Available records -
********

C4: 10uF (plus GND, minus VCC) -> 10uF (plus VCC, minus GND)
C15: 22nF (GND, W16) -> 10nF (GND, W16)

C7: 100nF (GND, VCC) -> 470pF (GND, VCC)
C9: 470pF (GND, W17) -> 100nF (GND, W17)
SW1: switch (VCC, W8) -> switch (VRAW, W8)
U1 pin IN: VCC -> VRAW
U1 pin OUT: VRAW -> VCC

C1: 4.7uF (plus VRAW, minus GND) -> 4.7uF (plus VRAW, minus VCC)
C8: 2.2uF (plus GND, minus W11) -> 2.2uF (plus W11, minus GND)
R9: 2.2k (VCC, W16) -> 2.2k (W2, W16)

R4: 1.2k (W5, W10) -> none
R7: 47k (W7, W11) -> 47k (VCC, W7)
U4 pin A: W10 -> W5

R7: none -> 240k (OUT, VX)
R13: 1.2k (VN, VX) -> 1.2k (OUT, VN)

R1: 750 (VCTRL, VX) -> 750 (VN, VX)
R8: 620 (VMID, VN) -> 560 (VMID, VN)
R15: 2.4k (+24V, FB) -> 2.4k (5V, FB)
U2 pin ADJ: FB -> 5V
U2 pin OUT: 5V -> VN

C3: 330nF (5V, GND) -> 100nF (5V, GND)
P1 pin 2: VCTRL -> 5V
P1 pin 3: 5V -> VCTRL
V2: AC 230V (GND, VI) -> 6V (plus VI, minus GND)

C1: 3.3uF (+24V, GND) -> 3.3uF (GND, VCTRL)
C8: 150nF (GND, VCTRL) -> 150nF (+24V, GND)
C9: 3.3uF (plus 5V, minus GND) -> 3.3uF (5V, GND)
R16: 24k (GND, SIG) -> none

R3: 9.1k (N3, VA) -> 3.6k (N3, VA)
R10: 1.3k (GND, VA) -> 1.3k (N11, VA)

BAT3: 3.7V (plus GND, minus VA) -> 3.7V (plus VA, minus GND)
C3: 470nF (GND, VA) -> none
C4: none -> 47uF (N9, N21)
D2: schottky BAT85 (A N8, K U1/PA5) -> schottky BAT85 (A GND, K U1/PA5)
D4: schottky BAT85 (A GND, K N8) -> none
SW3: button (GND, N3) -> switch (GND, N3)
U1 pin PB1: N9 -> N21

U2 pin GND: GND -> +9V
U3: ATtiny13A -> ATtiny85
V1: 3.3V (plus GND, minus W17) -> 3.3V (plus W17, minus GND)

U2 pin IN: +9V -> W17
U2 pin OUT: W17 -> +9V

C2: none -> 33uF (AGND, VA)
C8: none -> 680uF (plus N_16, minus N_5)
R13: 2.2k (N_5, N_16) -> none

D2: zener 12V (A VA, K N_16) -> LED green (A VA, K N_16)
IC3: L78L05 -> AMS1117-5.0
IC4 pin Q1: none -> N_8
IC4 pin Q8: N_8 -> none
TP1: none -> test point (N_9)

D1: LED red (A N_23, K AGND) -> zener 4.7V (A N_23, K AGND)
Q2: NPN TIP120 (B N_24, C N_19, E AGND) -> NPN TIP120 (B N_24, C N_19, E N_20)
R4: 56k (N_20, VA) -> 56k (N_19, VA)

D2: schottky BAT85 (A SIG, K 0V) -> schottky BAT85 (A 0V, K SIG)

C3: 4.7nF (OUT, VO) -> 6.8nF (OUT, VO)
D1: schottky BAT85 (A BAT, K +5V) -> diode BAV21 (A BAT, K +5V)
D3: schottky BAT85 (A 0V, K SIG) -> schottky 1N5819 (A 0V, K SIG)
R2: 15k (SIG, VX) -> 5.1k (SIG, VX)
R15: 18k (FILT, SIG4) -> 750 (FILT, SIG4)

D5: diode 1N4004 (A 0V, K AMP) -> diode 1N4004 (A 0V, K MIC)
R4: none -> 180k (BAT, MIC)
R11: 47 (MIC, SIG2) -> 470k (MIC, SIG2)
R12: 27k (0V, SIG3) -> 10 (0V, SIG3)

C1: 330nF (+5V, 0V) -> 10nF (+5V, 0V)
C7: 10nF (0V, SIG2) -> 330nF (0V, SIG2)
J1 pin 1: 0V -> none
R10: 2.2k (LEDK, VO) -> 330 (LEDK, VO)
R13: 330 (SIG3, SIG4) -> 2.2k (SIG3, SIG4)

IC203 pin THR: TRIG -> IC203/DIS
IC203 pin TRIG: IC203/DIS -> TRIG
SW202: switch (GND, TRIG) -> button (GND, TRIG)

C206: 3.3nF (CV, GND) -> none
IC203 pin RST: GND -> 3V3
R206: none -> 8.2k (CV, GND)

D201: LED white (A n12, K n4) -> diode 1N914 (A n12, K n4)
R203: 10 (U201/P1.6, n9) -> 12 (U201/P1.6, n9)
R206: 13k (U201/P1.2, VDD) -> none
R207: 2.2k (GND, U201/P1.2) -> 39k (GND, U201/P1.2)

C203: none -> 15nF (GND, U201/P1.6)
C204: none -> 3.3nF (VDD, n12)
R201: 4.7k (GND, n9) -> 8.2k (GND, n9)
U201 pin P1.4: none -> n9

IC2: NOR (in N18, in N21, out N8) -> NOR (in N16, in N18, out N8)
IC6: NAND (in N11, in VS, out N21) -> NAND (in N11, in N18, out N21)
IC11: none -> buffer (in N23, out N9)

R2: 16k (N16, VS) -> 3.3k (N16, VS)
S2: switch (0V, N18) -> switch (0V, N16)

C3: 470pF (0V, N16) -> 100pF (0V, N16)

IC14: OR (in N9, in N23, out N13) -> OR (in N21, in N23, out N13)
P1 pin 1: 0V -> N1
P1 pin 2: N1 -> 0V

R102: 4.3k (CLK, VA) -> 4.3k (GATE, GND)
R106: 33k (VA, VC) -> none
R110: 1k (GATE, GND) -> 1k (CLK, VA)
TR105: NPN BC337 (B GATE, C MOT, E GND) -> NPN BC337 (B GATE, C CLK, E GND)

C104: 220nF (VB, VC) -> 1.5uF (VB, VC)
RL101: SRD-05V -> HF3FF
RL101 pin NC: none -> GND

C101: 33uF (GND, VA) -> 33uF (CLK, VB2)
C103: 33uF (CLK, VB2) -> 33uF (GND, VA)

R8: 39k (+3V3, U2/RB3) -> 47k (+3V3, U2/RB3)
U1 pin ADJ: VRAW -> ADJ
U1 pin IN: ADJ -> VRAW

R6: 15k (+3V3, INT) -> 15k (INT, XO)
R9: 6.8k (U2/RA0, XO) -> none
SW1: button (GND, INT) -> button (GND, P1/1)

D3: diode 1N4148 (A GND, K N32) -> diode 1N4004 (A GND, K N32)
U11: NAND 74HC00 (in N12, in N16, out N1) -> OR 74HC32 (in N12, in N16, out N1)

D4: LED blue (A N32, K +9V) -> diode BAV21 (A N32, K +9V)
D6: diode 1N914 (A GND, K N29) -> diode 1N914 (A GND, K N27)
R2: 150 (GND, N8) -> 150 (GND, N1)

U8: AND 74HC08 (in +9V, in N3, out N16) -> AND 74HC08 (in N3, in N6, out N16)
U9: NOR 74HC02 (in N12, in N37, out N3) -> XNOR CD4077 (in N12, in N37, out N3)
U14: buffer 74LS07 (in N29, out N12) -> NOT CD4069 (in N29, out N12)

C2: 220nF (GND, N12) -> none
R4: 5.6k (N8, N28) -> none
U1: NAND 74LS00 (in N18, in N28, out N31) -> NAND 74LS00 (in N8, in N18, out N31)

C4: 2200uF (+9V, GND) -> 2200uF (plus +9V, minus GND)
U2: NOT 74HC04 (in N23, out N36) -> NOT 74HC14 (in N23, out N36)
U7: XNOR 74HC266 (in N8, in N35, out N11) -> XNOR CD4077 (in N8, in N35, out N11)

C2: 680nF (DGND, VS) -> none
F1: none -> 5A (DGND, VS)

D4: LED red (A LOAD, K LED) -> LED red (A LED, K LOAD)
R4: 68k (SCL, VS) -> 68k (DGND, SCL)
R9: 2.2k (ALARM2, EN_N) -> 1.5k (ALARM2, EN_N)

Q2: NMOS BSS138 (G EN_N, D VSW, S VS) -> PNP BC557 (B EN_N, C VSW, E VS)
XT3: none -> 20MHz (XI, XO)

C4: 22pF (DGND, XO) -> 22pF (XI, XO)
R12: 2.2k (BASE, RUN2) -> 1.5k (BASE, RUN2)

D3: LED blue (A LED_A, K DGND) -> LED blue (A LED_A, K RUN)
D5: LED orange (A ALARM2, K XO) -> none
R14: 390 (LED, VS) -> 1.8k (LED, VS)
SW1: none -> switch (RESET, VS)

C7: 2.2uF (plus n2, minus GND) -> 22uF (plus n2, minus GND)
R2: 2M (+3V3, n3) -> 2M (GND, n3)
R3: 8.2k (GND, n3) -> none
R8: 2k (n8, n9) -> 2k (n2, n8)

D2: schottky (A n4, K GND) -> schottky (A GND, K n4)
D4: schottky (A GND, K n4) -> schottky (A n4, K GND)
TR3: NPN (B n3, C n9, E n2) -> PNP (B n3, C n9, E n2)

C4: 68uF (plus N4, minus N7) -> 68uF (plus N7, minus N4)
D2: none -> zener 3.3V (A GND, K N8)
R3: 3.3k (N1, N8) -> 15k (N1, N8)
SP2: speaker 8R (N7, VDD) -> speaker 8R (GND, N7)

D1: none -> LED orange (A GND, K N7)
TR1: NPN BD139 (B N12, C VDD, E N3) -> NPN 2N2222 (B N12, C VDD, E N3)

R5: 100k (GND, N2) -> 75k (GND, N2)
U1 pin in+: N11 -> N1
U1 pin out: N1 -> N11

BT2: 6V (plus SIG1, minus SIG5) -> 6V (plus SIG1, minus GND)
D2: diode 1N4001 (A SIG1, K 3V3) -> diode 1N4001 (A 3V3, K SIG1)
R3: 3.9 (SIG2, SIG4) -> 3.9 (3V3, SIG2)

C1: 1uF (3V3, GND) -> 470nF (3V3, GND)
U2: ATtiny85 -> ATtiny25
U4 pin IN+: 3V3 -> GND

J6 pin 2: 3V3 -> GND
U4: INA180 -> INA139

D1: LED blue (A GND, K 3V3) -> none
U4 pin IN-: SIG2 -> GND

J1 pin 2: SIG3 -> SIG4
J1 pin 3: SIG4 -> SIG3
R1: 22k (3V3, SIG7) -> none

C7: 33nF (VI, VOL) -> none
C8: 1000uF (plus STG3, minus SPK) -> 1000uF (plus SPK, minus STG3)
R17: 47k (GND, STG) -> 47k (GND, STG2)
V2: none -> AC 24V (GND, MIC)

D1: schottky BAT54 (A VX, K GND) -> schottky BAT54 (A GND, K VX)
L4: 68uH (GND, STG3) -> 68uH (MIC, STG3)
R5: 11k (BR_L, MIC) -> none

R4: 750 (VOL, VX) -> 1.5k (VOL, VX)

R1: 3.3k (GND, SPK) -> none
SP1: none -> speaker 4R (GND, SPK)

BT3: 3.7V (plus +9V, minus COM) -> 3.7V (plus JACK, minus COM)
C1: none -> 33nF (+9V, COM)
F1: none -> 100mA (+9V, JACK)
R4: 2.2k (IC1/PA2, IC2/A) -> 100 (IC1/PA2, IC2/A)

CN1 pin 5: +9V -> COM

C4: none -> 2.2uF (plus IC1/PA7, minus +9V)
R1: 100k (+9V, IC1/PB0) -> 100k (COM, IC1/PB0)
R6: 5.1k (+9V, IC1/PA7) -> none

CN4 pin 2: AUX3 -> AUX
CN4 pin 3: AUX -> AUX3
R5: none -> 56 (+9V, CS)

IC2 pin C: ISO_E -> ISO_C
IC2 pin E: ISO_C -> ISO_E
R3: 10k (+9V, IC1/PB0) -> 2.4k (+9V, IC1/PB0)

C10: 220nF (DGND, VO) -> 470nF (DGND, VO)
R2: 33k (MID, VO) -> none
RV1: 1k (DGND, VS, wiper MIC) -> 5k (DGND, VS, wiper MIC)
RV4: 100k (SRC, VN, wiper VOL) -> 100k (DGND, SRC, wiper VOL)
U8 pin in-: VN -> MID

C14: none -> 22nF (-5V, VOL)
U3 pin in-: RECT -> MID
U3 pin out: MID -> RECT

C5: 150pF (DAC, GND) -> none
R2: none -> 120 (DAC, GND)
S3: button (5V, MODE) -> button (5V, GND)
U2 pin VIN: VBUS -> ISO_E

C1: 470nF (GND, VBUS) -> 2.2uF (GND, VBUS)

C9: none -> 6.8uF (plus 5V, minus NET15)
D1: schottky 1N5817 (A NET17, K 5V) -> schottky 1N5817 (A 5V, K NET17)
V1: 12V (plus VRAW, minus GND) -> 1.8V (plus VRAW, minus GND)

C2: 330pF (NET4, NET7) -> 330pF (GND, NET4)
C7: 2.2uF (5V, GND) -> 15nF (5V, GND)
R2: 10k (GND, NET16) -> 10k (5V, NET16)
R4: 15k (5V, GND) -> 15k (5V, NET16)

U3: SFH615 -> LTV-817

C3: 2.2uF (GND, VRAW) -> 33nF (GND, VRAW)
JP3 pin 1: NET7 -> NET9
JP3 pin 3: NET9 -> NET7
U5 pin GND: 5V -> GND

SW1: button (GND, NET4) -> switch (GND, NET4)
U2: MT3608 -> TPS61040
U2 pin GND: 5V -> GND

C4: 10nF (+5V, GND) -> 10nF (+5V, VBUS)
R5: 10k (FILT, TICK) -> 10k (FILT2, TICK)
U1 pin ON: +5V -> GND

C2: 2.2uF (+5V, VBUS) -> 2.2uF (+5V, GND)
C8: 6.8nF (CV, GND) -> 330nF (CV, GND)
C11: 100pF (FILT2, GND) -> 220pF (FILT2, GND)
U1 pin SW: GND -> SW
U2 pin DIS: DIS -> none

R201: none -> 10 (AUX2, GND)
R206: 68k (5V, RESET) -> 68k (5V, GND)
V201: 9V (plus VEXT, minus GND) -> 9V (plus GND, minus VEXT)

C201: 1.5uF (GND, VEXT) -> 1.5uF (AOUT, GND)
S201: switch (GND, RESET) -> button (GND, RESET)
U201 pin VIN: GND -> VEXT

********

Scan the listing above for the line that has "SW3: button (GND, N3) -> switch (GND, N3)", then copy exactly from that line through the line that has "R12: 27k (0V, SIG3) -> 10 (0V, SIG3)".

SW3: button (GND, N3) -> switch (GND, N3)
U1 pin PB1: N9 -> N21

U2 pin GND: GND -> +9V
U3: ATtiny13A -> ATtiny85
V1: 3.3V (plus GND, minus W17) -> 3.3V (plus W17, minus GND)

U2 pin IN: +9V -> W17
U2 pin OUT: W17 -> +9V

C2: none -> 33uF (AGND, VA)
C8: none -> 680uF (plus N_16, minus N_5)
R13: 2.2k (N_5, N_16) -> none

D2: zener 12V (A VA, K N_16) -> LED green (A VA, K N_16)
IC3: L78L05 -> AMS1117-5.0
IC4 pin Q1: none -> N_8
IC4 pin Q8: N_8 -> none
TP1: none -> test point (N_9)

D1: LED red (A N_23, K AGND) -> zener 4.7V (A N_23, K AGND)
Q2: NPN TIP120 (B N_24, C N_19, E AGND) -> NPN TIP120 (B N_24, C N_19, E N_20)
R4: 56k (N_20, VA) -> 56k (N_19, VA)

D2: schottky BAT85 (A SIG, K 0V) -> schottky BAT85 (A 0V, K SIG)

C3: 4.7nF (OUT, VO) -> 6.8nF (OUT, VO)
D1: schottky BAT85 (A BAT, K +5V) -> diode BAV21 (A BAT, K +5V)
D3: schottky BAT85 (A 0V, K SIG) -> schottky 1N5819 (A 0V, K SIG)
R2: 15k (SIG, VX) -> 5.1k (SIG, VX)
R15: 18k (FILT, SIG4) -> 750 (FILT, SIG4)

D5: diode 1N4004 (A 0V, K AMP) -> diode 1N4004 (A 0V, K MIC)
R4: none -> 180k (BAT, MIC)
R11: 47 (MIC, SIG2) -> 470k (MIC, SIG2)
R12: 27k (0V, SIG3) -> 10 (0V, SIG3)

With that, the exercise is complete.